▶ The task:
What lines in the records below contain the string "blue"? Copy every one.

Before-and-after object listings
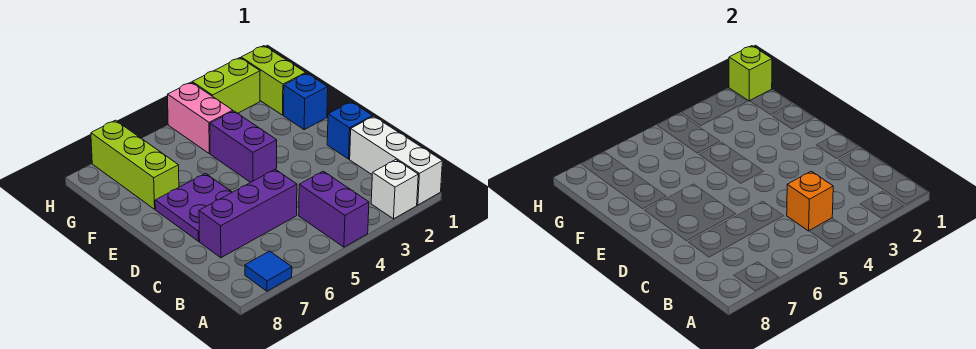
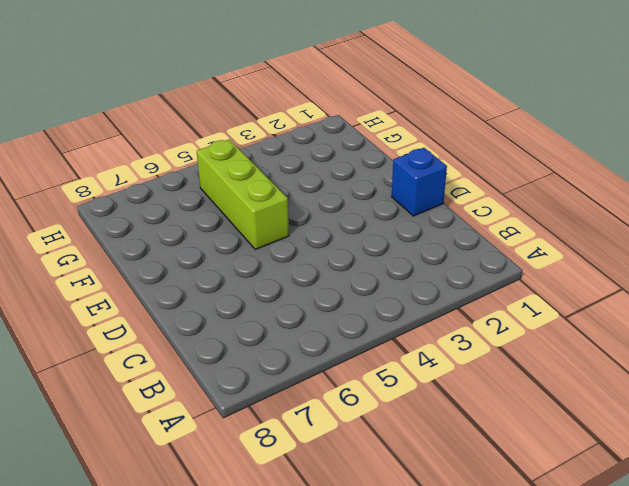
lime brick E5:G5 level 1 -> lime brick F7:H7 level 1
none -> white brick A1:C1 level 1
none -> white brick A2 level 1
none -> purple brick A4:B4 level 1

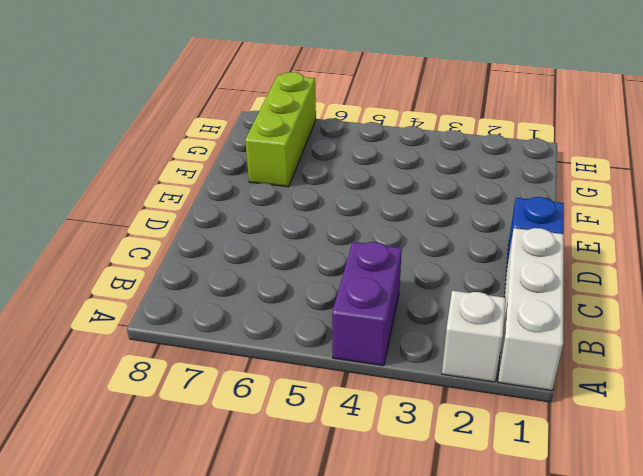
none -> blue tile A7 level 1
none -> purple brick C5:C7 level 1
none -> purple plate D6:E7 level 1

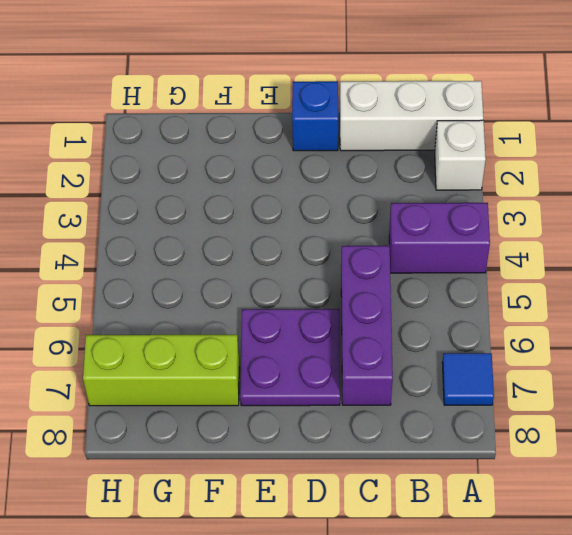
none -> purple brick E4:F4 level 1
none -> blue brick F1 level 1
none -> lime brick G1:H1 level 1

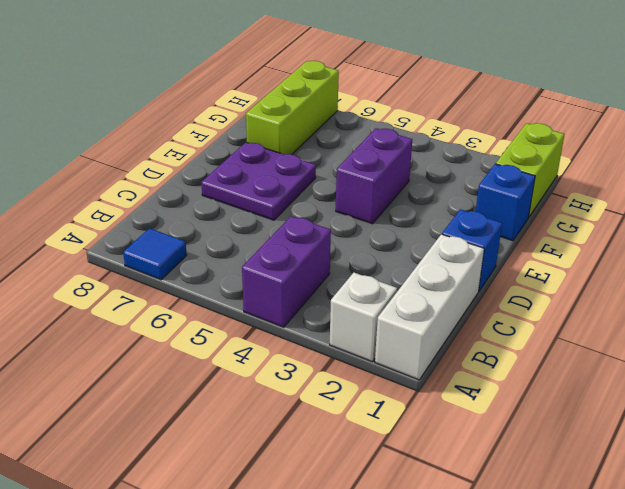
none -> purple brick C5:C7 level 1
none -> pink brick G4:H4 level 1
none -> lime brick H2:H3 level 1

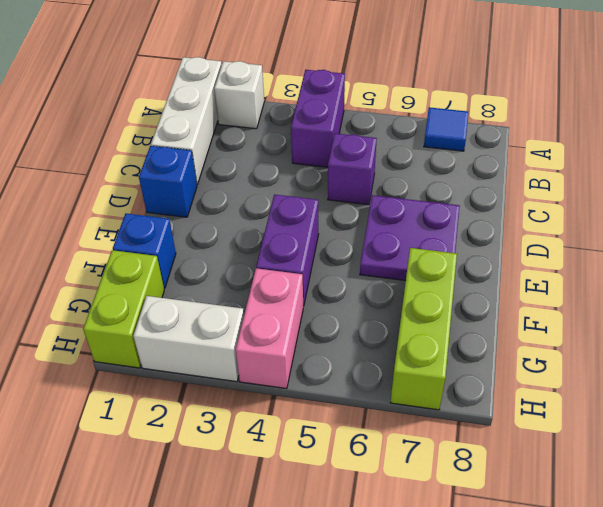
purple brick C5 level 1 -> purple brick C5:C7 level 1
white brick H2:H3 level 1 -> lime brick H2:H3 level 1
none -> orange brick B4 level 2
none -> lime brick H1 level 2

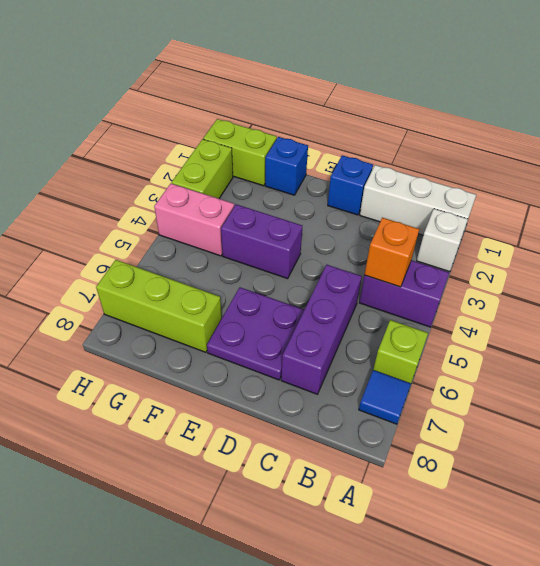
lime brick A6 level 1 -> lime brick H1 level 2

▶ The completed task:
none -> blue tile A7 level 1
none -> blue brick F1 level 1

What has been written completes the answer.